Aim of the task: From the data below, retype exactly the lines starting with the one that contains "The tambour [jaune]" and ending with the one that contains "The bobine [jaune]", both included.

Extracted information:

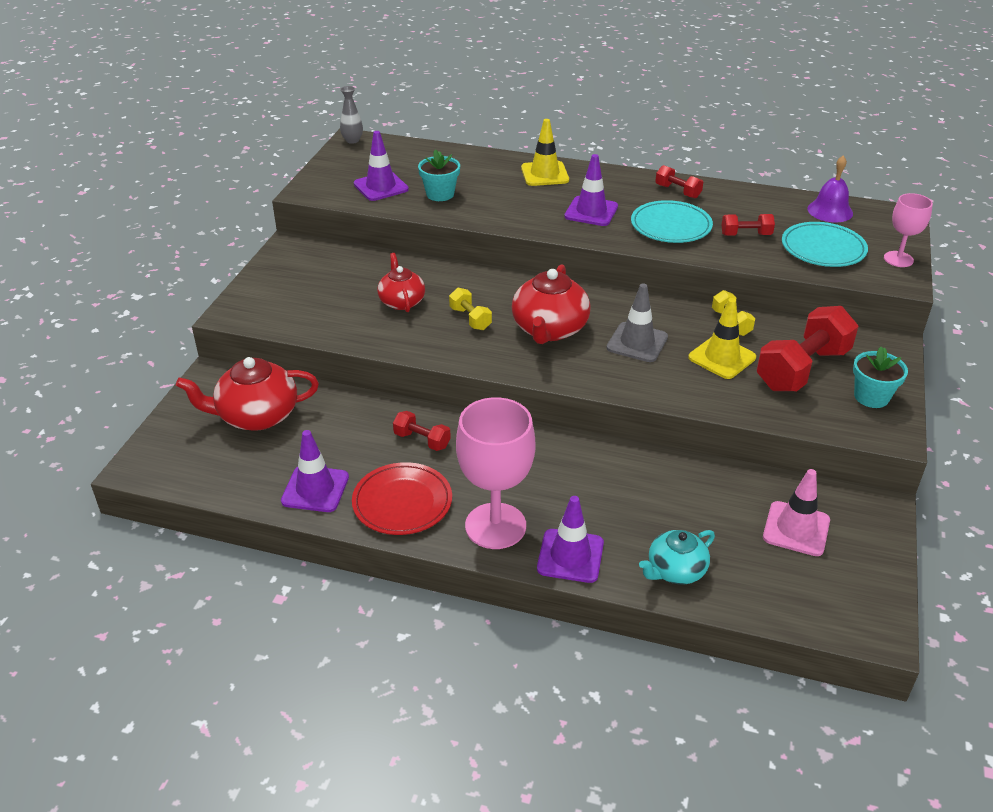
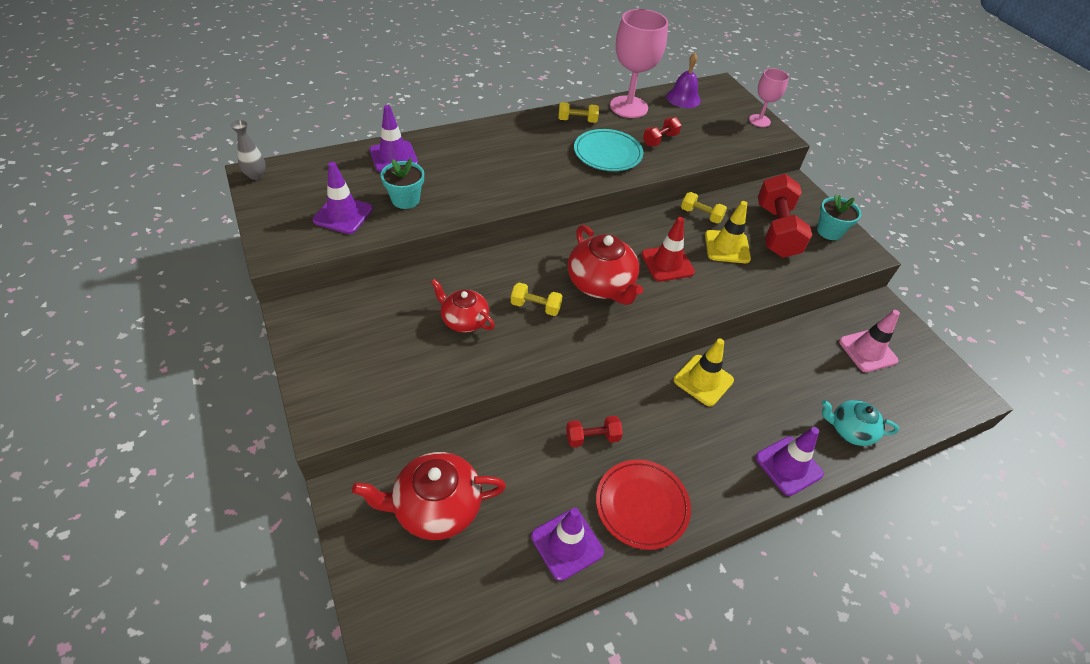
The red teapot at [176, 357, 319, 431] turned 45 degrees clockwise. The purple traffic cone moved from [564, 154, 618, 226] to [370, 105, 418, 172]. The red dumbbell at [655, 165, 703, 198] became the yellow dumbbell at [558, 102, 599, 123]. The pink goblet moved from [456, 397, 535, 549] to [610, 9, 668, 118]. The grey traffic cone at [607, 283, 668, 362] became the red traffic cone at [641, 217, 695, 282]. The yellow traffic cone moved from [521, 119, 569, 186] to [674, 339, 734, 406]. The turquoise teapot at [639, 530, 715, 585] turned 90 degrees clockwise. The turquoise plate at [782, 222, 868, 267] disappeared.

--

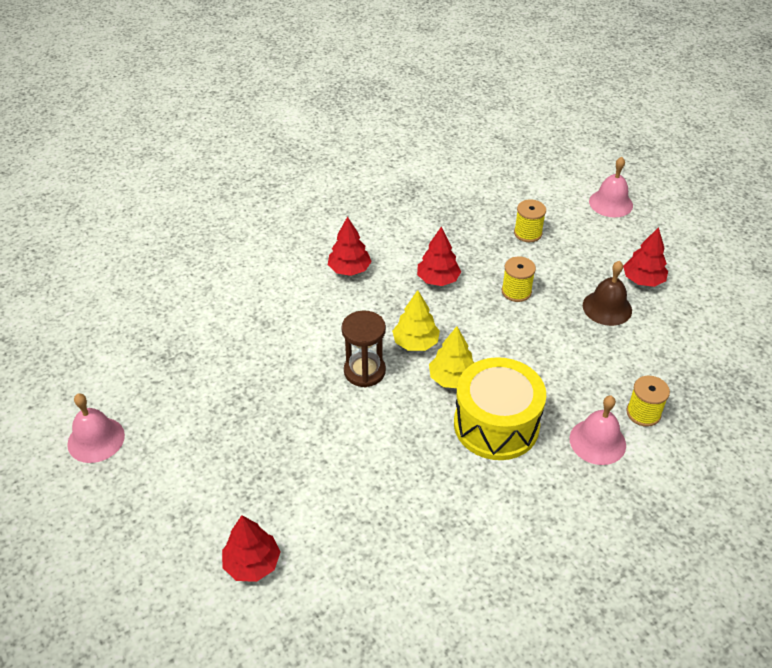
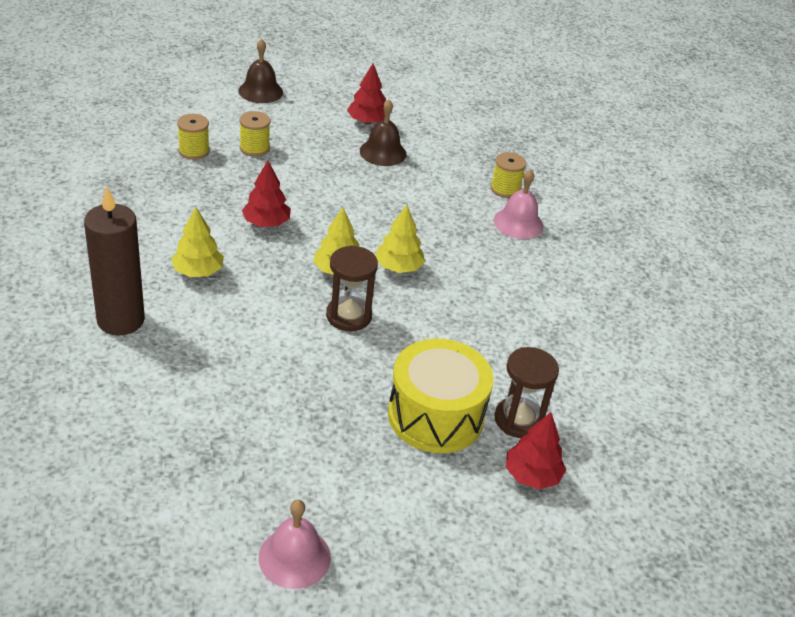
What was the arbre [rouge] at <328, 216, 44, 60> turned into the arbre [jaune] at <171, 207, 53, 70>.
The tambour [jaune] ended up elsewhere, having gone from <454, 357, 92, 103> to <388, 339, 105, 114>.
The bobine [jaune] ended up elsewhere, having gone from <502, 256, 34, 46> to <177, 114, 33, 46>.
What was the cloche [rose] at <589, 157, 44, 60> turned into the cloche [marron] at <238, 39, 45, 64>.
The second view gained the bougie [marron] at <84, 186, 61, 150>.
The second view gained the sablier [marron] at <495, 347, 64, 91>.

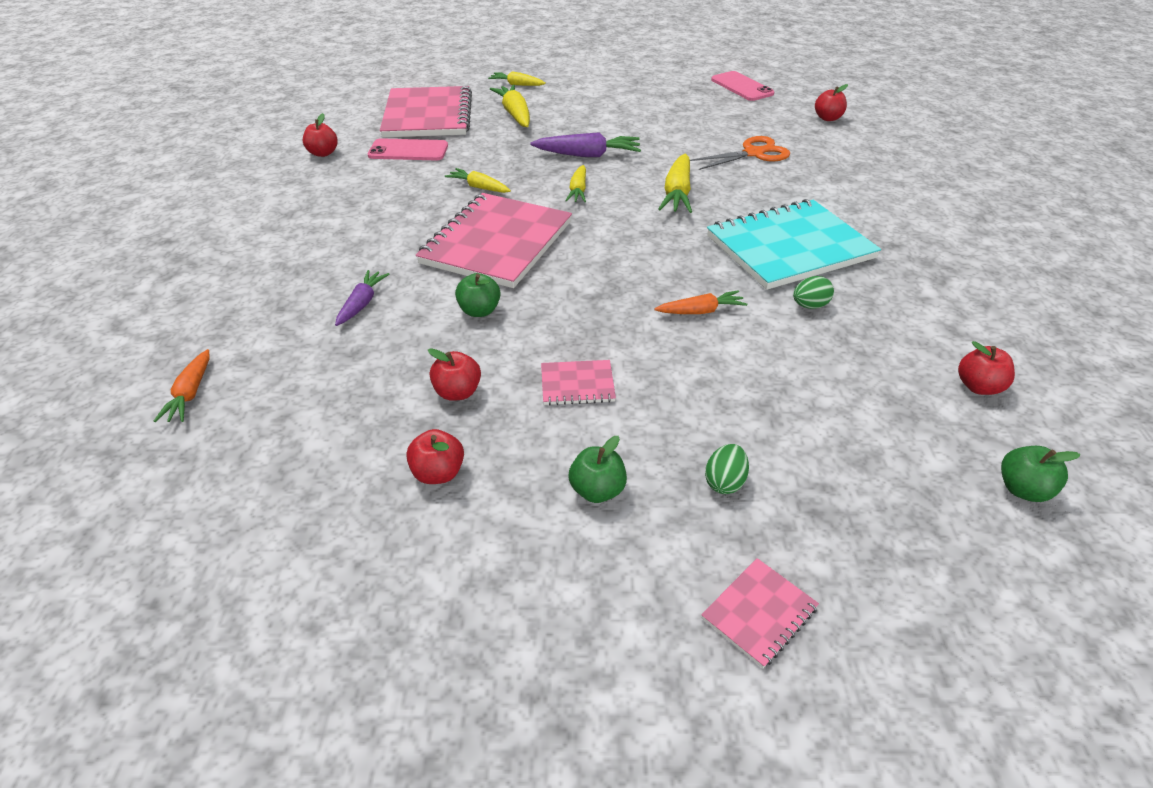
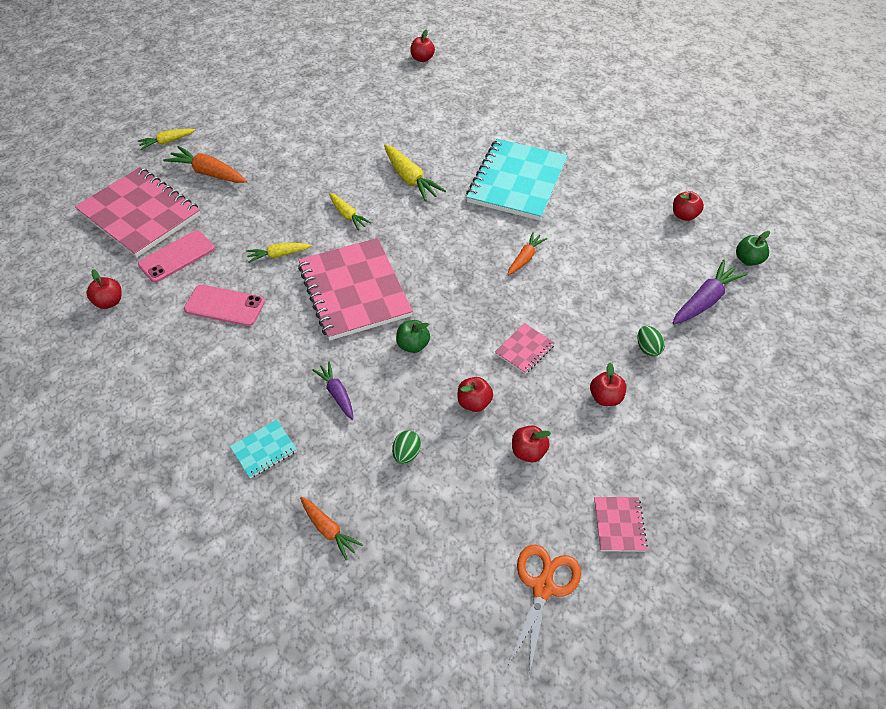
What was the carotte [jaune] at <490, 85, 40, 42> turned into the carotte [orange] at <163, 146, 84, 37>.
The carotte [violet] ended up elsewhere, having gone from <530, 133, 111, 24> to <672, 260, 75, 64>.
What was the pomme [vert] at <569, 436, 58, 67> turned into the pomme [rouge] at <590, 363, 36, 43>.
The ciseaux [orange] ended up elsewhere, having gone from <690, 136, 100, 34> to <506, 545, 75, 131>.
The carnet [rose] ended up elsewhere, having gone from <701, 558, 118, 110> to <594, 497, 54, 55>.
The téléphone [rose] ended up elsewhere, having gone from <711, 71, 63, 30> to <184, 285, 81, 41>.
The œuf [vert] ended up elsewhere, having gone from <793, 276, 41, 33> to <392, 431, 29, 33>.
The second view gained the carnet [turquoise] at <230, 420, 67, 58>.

Your response:
The tambour [jaune] ended up elsewhere, having gone from <454, 357, 92, 103> to <388, 339, 105, 114>.
The bobine [jaune] ended up elsewhere, having gone from <502, 256, 34, 46> to <177, 114, 33, 46>.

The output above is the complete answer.